=== Begin Enclosure ===
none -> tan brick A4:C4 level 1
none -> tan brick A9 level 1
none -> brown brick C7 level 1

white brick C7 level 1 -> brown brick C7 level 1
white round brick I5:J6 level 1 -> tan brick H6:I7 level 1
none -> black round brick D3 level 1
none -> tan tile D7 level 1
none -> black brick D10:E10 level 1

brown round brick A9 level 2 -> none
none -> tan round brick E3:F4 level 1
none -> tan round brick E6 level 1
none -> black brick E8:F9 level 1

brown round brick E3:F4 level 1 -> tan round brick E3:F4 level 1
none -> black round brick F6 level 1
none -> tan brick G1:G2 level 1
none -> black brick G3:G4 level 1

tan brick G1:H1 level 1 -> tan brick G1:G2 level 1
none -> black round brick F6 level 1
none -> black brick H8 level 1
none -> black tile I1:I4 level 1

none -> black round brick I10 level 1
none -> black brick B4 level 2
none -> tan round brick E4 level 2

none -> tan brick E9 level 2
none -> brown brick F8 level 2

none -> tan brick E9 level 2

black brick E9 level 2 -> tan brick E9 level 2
=== End Enclosure ===
=== Begin Enclosure ===
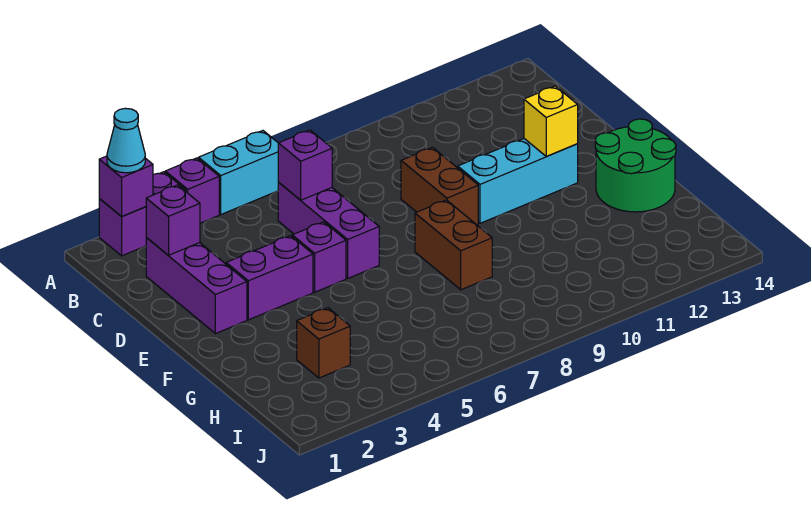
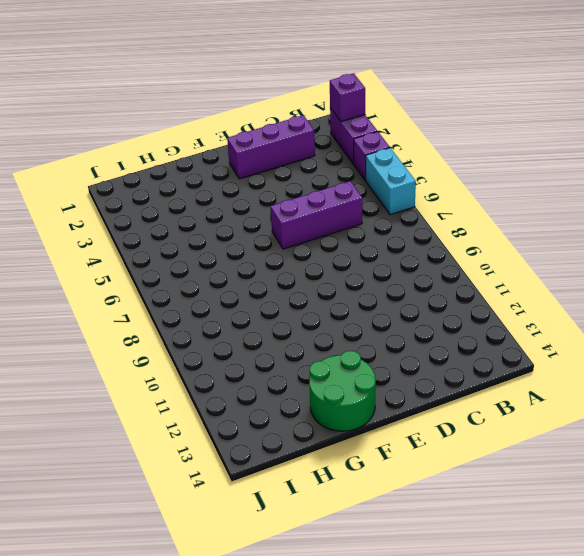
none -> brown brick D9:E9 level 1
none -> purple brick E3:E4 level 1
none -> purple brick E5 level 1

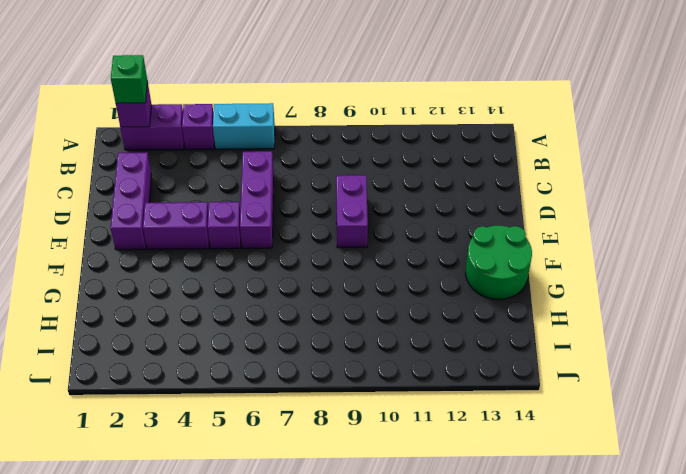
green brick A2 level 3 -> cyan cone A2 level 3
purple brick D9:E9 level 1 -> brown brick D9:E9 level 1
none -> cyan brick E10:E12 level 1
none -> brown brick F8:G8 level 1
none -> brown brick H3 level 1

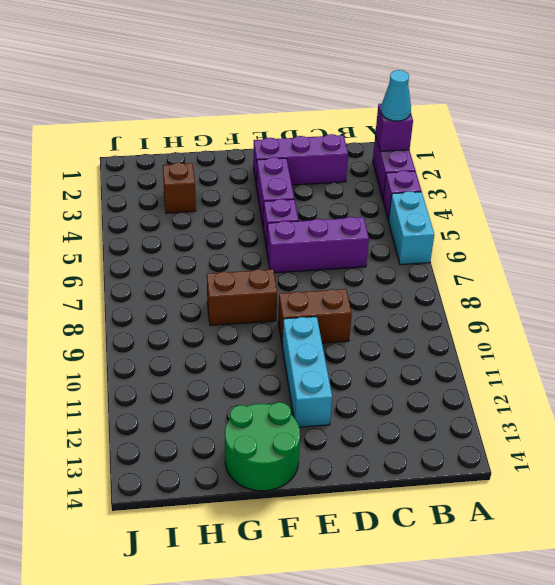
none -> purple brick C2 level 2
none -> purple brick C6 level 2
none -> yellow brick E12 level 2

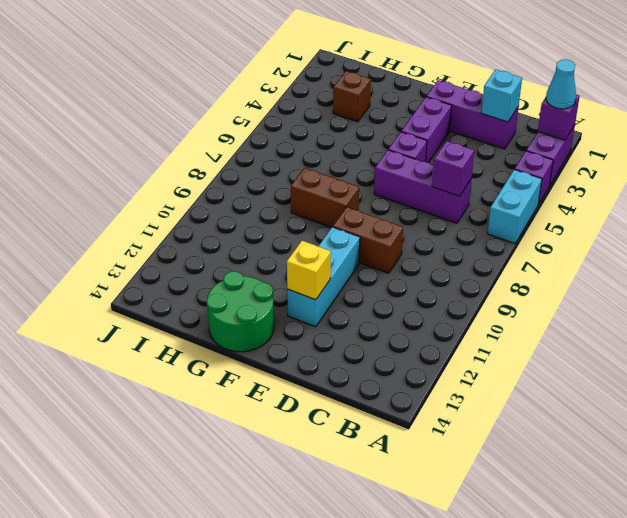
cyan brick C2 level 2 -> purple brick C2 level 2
=== End Enclosure ===
| Task goal |
Given the data above, transcribe exactly the lines from the one containing "none -> tan round brick E4 level 2" down to the one containing "black brick E9", and no others.

| Solution for this exercise |
none -> tan round brick E4 level 2

none -> tan brick E9 level 2
none -> brown brick F8 level 2

none -> tan brick E9 level 2

black brick E9 level 2 -> tan brick E9 level 2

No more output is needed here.